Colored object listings
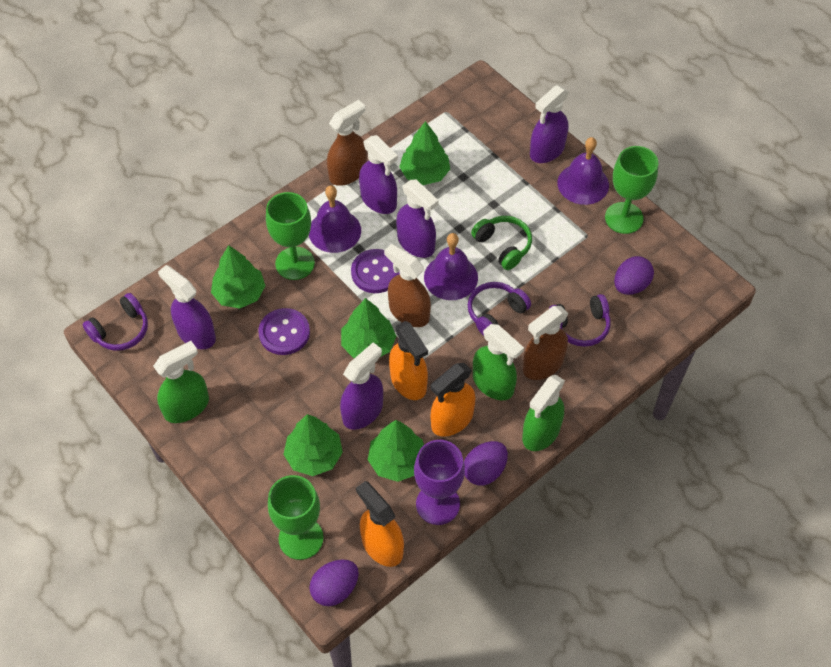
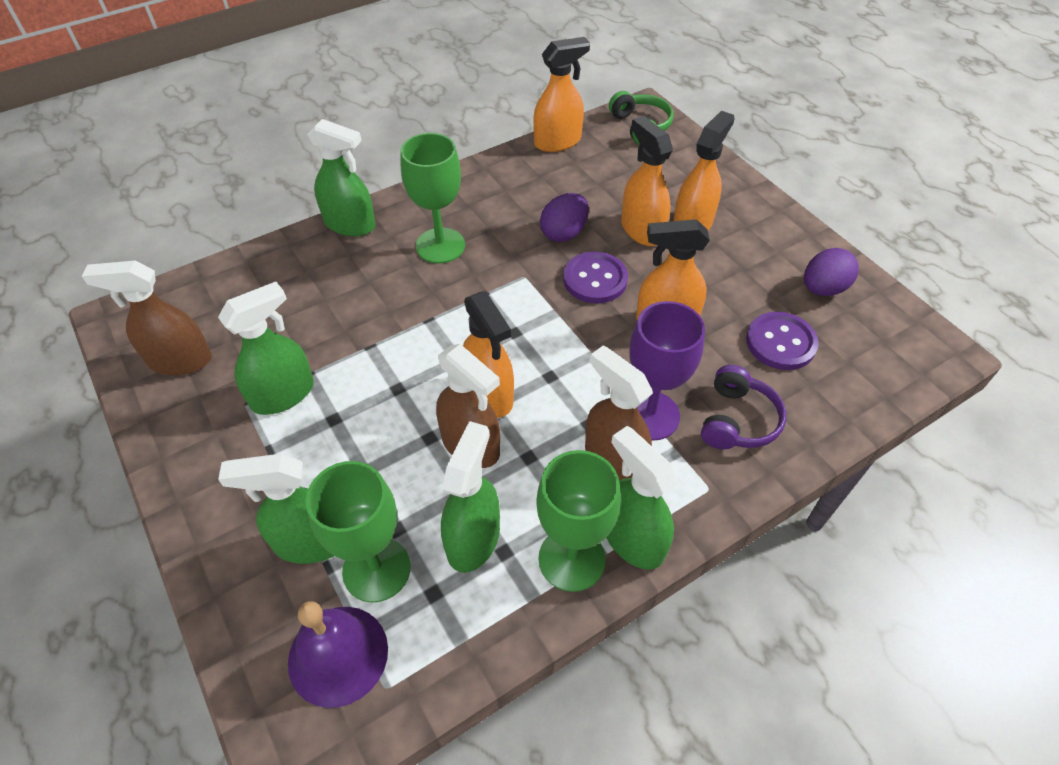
green spray bottle: 3 -> 5
green tree: 5 -> 0
orange spray bottle: 3 -> 5
purple bell: 3 -> 1
purple egg: 3 -> 2
purple headphones: 3 -> 1
purple spray bottle: 5 -> 0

Action item: Retype the records in full. Do not carry over the images.

Answer to this task:
green spray bottle: 3 -> 5
green tree: 5 -> 0
orange spray bottle: 3 -> 5
purple bell: 3 -> 1
purple egg: 3 -> 2
purple headphones: 3 -> 1
purple spray bottle: 5 -> 0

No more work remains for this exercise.